> **WORK REQUIRED**:
A faithful copy of all the data is the goal; omit the pictures.

[Coordinate-based change listings]
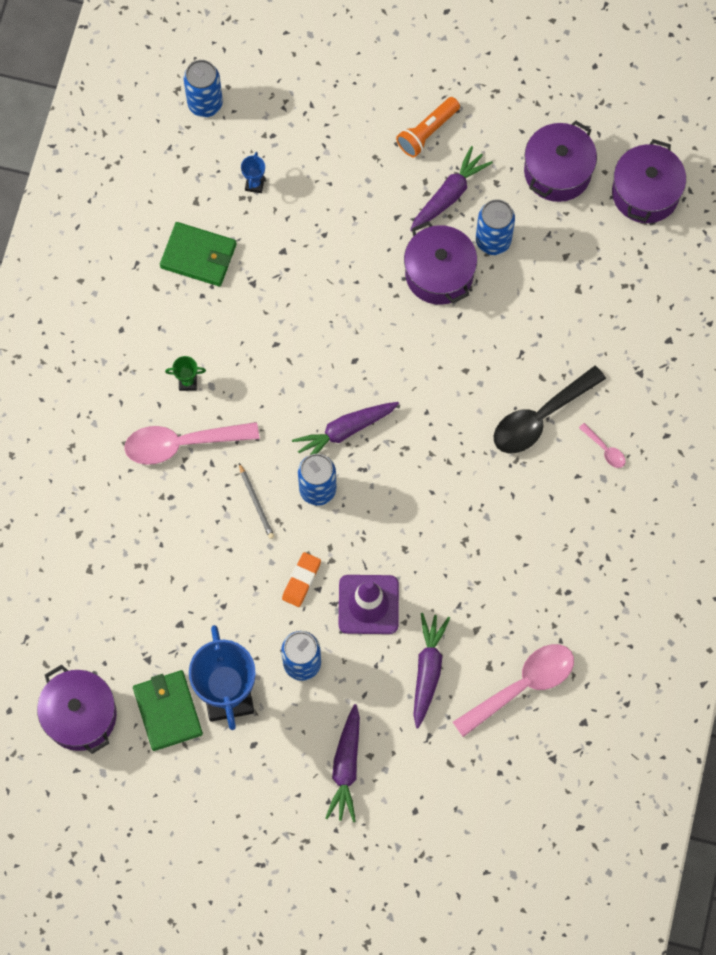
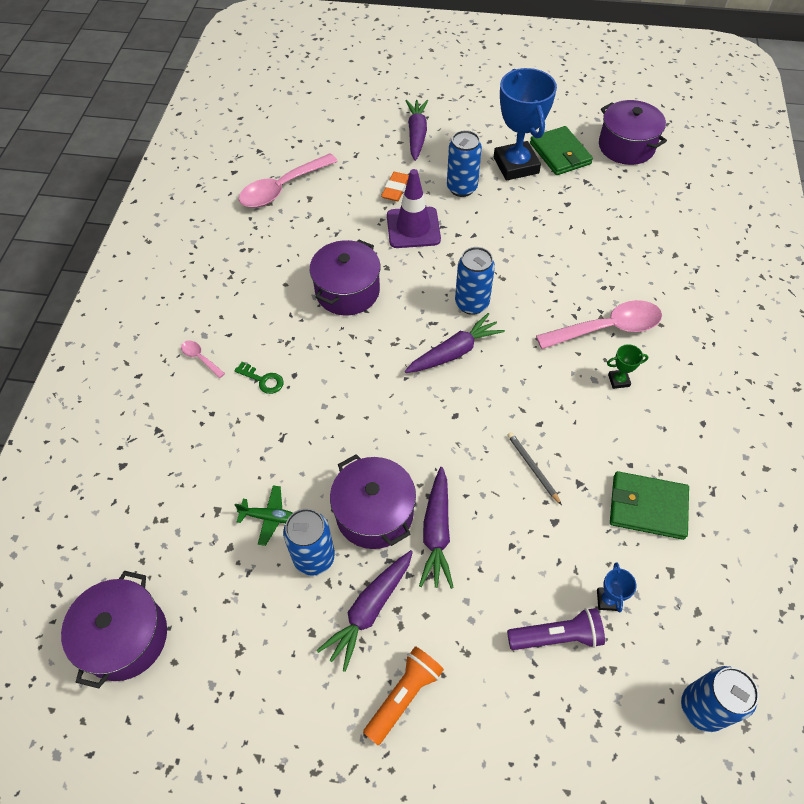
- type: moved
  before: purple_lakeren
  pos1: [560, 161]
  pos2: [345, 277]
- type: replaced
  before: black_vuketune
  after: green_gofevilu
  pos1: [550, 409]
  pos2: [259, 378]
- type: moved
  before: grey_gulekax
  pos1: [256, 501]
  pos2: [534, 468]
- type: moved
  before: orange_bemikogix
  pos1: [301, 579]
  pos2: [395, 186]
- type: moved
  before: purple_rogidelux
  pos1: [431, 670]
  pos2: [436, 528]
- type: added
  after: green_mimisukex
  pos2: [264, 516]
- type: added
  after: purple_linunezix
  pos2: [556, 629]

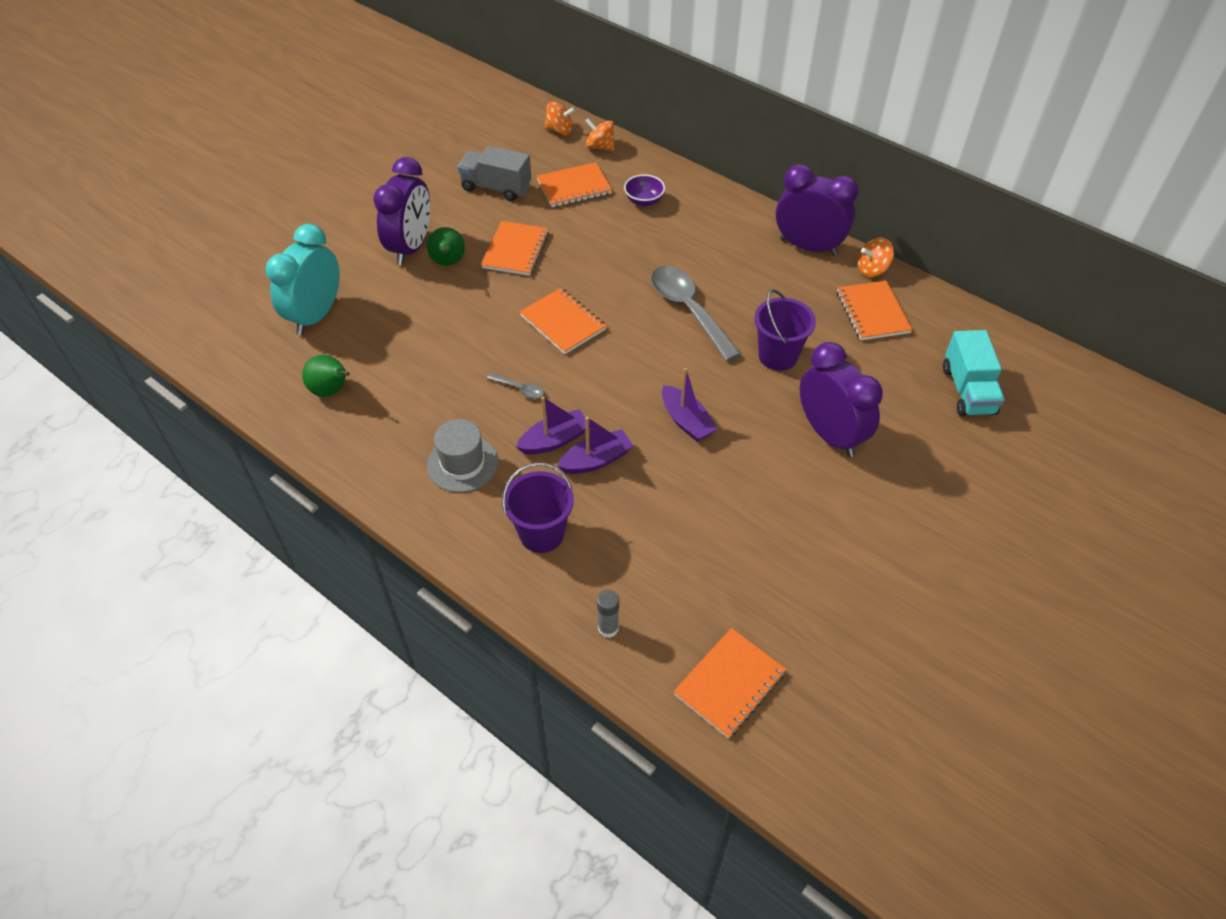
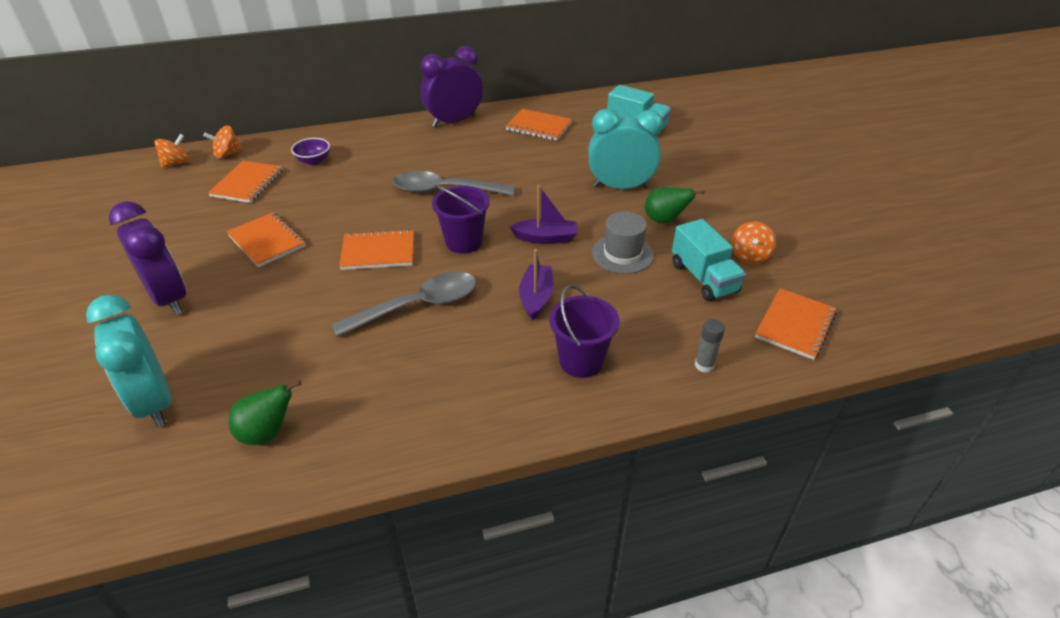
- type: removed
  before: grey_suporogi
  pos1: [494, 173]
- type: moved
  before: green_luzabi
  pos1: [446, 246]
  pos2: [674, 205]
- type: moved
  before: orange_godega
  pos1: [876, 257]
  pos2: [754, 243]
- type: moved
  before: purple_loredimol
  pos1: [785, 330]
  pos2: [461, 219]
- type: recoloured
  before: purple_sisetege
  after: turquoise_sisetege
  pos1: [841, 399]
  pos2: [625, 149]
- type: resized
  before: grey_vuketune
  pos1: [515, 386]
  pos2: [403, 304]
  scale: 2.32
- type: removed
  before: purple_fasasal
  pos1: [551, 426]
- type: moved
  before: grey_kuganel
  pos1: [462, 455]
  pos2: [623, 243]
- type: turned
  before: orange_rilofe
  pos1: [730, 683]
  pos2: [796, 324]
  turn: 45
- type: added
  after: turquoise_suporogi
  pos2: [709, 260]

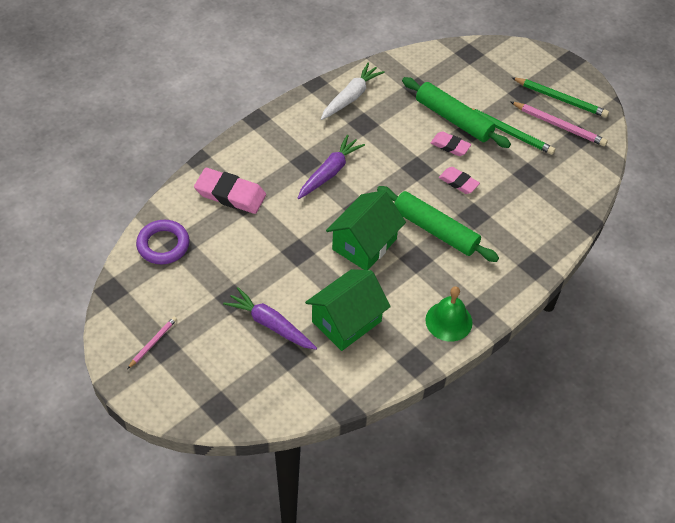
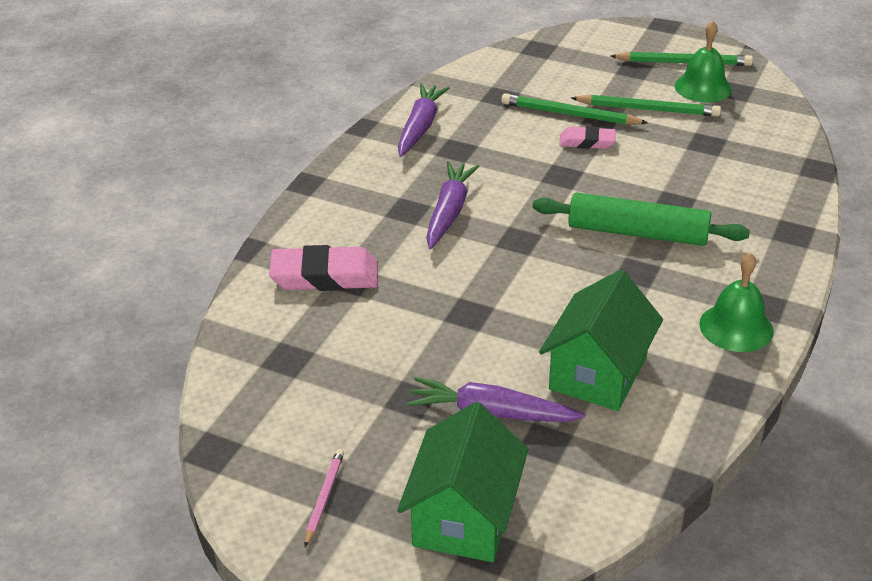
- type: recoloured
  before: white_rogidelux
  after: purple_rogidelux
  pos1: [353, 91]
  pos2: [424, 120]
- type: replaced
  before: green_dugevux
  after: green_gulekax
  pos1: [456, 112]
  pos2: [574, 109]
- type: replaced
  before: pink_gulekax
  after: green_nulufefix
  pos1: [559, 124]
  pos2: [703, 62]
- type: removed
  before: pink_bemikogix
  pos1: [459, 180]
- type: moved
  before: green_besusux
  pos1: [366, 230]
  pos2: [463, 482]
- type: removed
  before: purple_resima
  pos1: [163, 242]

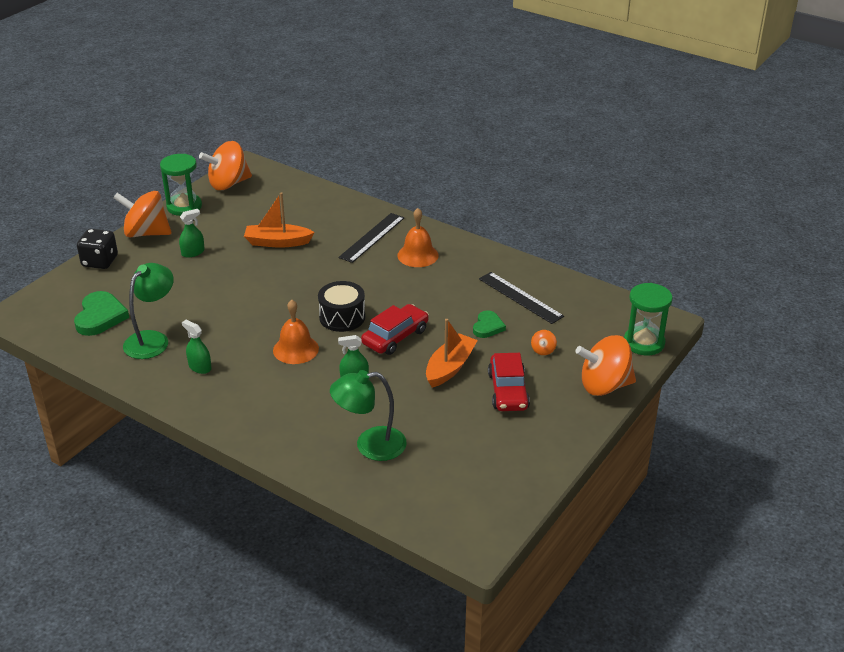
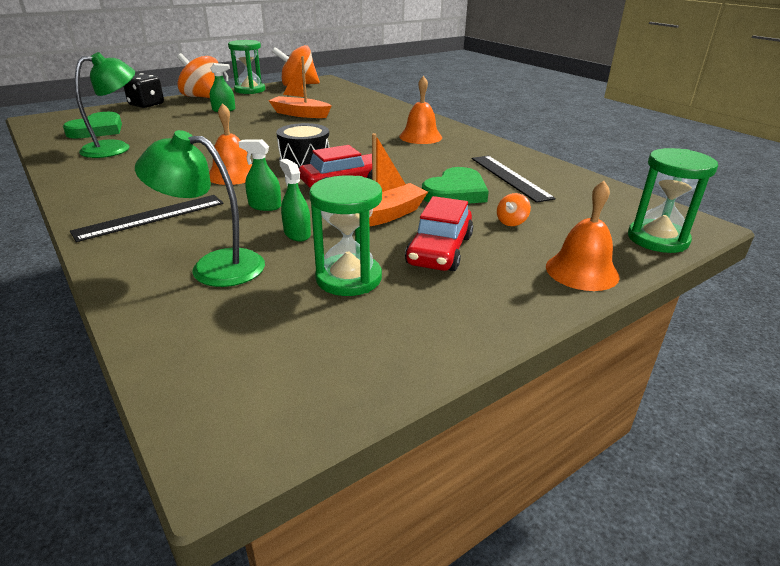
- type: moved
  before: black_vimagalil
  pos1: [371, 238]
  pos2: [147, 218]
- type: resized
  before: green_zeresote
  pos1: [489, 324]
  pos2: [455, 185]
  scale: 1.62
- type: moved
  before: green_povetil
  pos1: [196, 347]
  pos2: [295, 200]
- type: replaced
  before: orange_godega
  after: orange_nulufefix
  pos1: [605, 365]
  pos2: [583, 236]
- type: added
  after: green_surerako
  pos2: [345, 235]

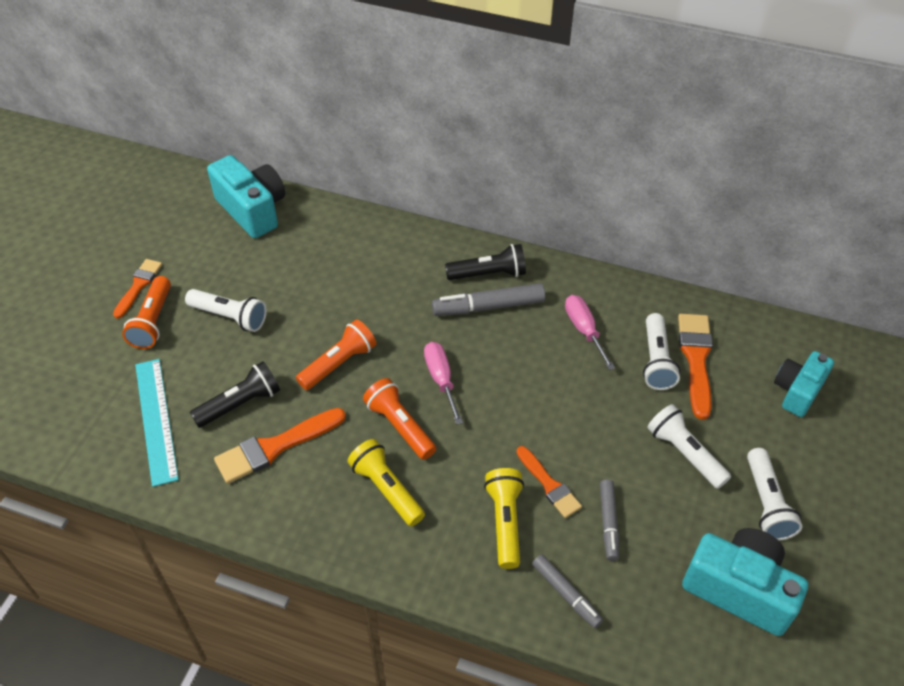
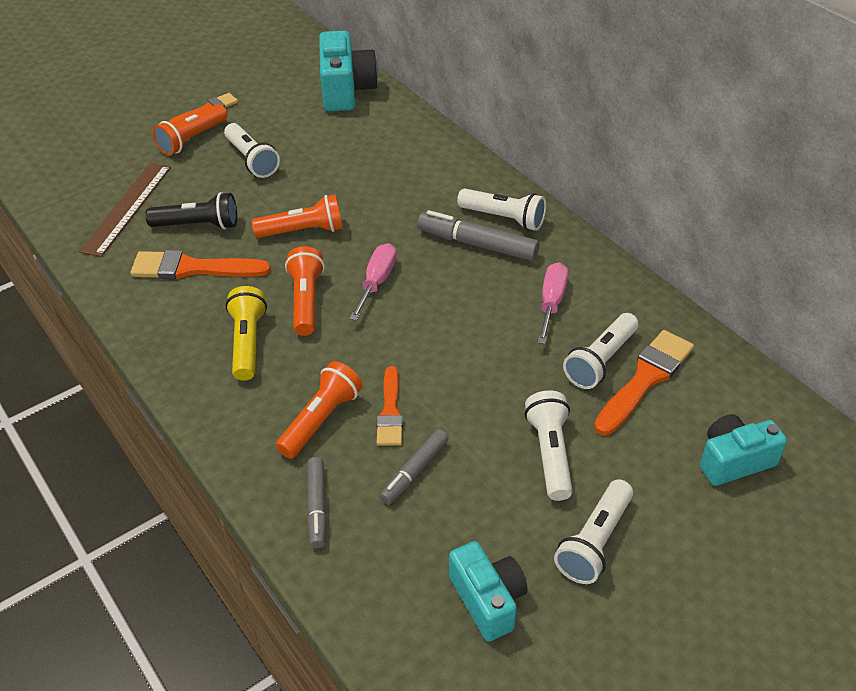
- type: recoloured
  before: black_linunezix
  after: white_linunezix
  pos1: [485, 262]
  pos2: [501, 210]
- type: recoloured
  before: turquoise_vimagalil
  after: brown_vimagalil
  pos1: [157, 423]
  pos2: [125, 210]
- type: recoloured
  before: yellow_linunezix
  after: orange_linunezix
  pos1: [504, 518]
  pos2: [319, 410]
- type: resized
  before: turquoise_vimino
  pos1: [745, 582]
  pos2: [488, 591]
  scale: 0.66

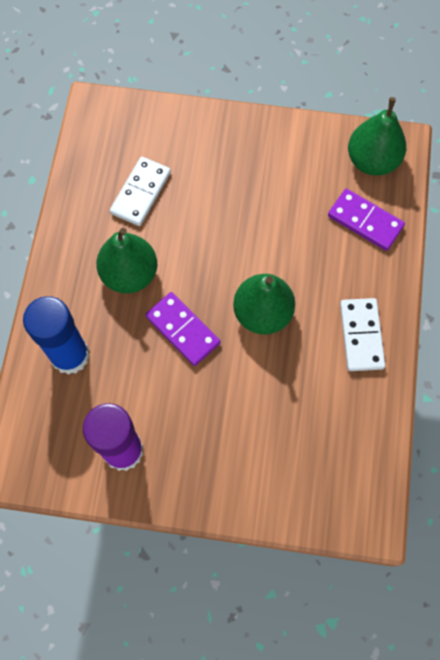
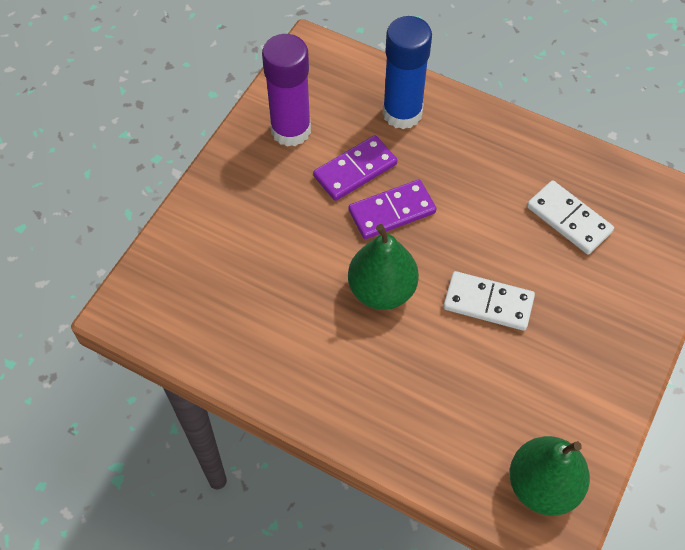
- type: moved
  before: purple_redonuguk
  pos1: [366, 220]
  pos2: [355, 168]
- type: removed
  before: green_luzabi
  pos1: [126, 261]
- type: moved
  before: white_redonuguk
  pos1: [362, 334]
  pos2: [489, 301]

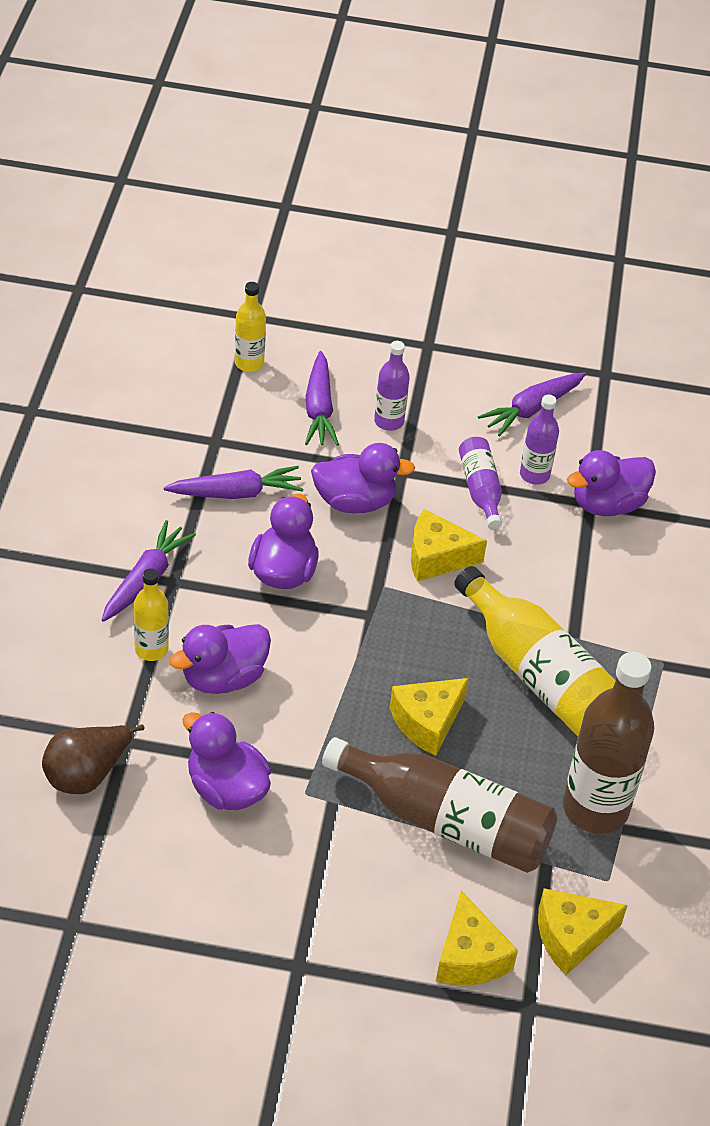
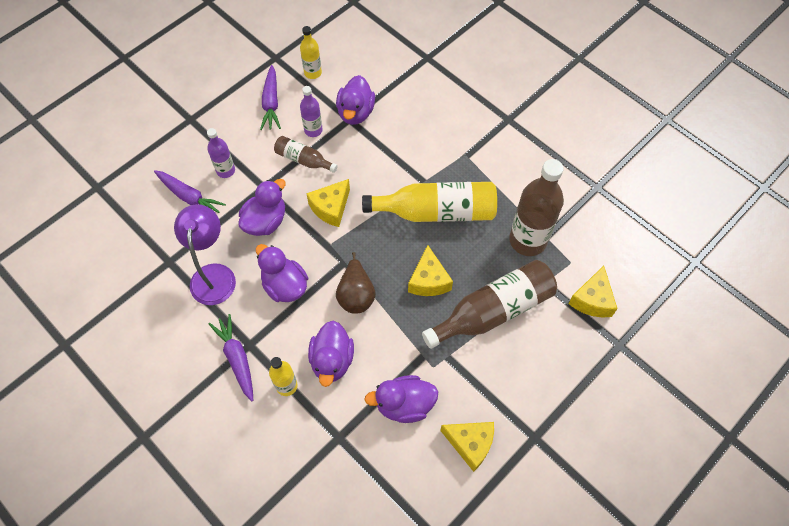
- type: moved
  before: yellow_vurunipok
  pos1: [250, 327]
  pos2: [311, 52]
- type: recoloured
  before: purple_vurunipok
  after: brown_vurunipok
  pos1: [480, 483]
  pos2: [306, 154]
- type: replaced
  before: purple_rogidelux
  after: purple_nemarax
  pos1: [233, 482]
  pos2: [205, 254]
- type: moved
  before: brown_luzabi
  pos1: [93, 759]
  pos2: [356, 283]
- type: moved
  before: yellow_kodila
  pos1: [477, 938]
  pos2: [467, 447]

> **TASK RESULT**:
- type: moved
  before: purple_lakeren
  pos1: [560, 161]
  pos2: [345, 277]
- type: replaced
  before: black_vuketune
  after: green_gofevilu
  pos1: [550, 409]
  pos2: [259, 378]
- type: moved
  before: grey_gulekax
  pos1: [256, 501]
  pos2: [534, 468]
- type: moved
  before: orange_bemikogix
  pos1: [301, 579]
  pos2: [395, 186]
- type: moved
  before: purple_rogidelux
  pos1: [431, 670]
  pos2: [436, 528]
- type: added
  after: green_mimisukex
  pos2: [264, 516]
- type: added
  after: purple_linunezix
  pos2: [556, 629]

- type: removed
  before: grey_suporogi
  pos1: [494, 173]
- type: moved
  before: green_luzabi
  pos1: [446, 246]
  pos2: [674, 205]
- type: moved
  before: orange_godega
  pos1: [876, 257]
  pos2: [754, 243]
- type: moved
  before: purple_loredimol
  pos1: [785, 330]
  pos2: [461, 219]
- type: recoloured
  before: purple_sisetege
  after: turquoise_sisetege
  pos1: [841, 399]
  pos2: [625, 149]
- type: resized
  before: grey_vuketune
  pos1: [515, 386]
  pos2: [403, 304]
  scale: 2.32
- type: removed
  before: purple_fasasal
  pos1: [551, 426]
- type: moved
  before: grey_kuganel
  pos1: [462, 455]
  pos2: [623, 243]
- type: turned
  before: orange_rilofe
  pos1: [730, 683]
  pos2: [796, 324]
  turn: 45
- type: added
  after: turquoise_suporogi
  pos2: [709, 260]

- type: recoloured
  before: white_rogidelux
  after: purple_rogidelux
  pos1: [353, 91]
  pos2: [424, 120]
- type: replaced
  before: green_dugevux
  after: green_gulekax
  pos1: [456, 112]
  pos2: [574, 109]
- type: replaced
  before: pink_gulekax
  after: green_nulufefix
  pos1: [559, 124]
  pos2: [703, 62]
- type: removed
  before: pink_bemikogix
  pos1: [459, 180]
- type: moved
  before: green_besusux
  pos1: [366, 230]
  pos2: [463, 482]
- type: removed
  before: purple_resima
  pos1: [163, 242]

- type: moved
  before: black_vimagalil
  pos1: [371, 238]
  pos2: [147, 218]
- type: resized
  before: green_zeresote
  pos1: [489, 324]
  pos2: [455, 185]
  scale: 1.62
- type: moved
  before: green_povetil
  pos1: [196, 347]
  pos2: [295, 200]
- type: replaced
  before: orange_godega
  after: orange_nulufefix
  pos1: [605, 365]
  pos2: [583, 236]
- type: added
  after: green_surerako
  pos2: [345, 235]

- type: recoloured
  before: black_linunezix
  after: white_linunezix
  pos1: [485, 262]
  pos2: [501, 210]
- type: recoloured
  before: turquoise_vimagalil
  after: brown_vimagalil
  pos1: [157, 423]
  pos2: [125, 210]
- type: recoloured
  before: yellow_linunezix
  after: orange_linunezix
  pos1: [504, 518]
  pos2: [319, 410]
- type: resized
  before: turquoise_vimino
  pos1: [745, 582]
  pos2: [488, 591]
  scale: 0.66

- type: moved
  before: purple_redonuguk
  pos1: [366, 220]
  pos2: [355, 168]
- type: removed
  before: green_luzabi
  pos1: [126, 261]
- type: moved
  before: white_redonuguk
  pos1: [362, 334]
  pos2: [489, 301]

- type: moved
  before: yellow_vurunipok
  pos1: [250, 327]
  pos2: [311, 52]
- type: recoloured
  before: purple_vurunipok
  after: brown_vurunipok
  pos1: [480, 483]
  pos2: [306, 154]
- type: replaced
  before: purple_rogidelux
  after: purple_nemarax
  pos1: [233, 482]
  pos2: [205, 254]
- type: moved
  before: brown_luzabi
  pos1: [93, 759]
  pos2: [356, 283]
- type: moved
  before: yellow_kodila
  pos1: [477, 938]
  pos2: [467, 447]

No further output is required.